WHAT YOU HAVE TO DO: In your copy of the entries below, keep every word exactly and leave out all images.

Coordinate change listings
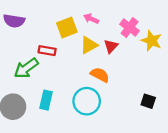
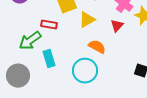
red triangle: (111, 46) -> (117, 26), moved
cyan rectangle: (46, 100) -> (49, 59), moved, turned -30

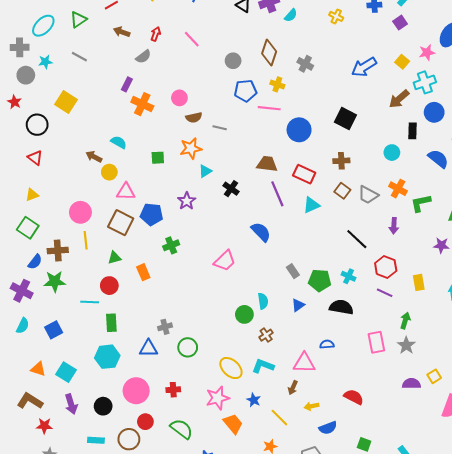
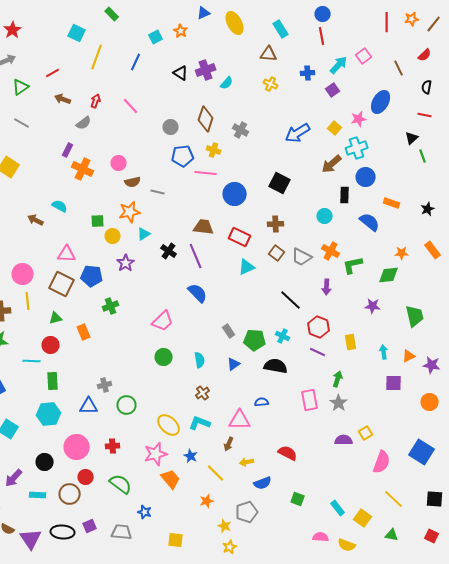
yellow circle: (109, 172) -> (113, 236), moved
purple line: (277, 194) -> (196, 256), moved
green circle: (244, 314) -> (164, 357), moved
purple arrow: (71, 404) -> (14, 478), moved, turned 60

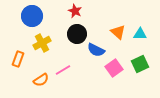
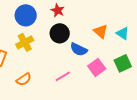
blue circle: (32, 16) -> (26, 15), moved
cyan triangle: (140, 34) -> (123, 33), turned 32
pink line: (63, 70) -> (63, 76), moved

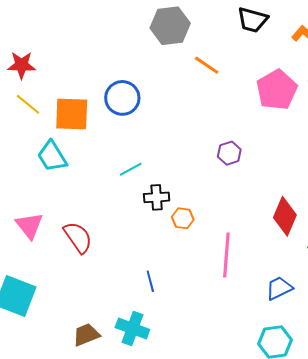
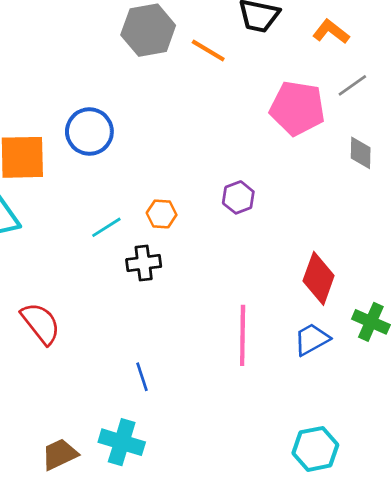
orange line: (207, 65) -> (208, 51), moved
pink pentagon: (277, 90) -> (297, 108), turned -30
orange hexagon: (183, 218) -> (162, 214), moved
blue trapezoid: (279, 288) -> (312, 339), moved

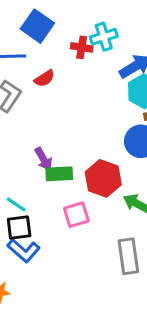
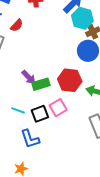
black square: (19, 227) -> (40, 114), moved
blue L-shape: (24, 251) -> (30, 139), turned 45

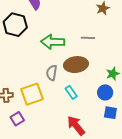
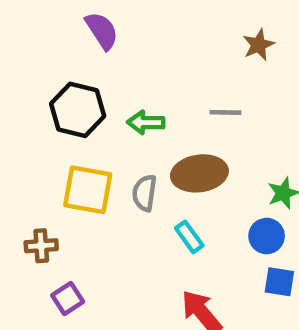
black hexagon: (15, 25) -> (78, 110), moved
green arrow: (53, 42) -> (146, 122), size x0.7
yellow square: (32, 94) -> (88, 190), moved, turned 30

ANSWER BELOW:
red triangle: (111, 46) -> (117, 26), moved
cyan rectangle: (46, 100) -> (49, 59), moved, turned -30

yellow circle: (109, 172) -> (113, 236), moved
purple line: (277, 194) -> (196, 256), moved
green circle: (244, 314) -> (164, 357), moved
purple arrow: (71, 404) -> (14, 478), moved, turned 60

blue circle: (32, 16) -> (26, 15), moved
cyan triangle: (140, 34) -> (123, 33), turned 32
pink line: (63, 70) -> (63, 76), moved

orange line: (207, 65) -> (208, 51), moved
pink pentagon: (277, 90) -> (297, 108), turned -30
orange hexagon: (183, 218) -> (162, 214), moved
blue trapezoid: (279, 288) -> (312, 339), moved

black square: (19, 227) -> (40, 114), moved
blue L-shape: (24, 251) -> (30, 139), turned 45

black hexagon: (15, 25) -> (78, 110), moved
green arrow: (53, 42) -> (146, 122), size x0.7
yellow square: (32, 94) -> (88, 190), moved, turned 30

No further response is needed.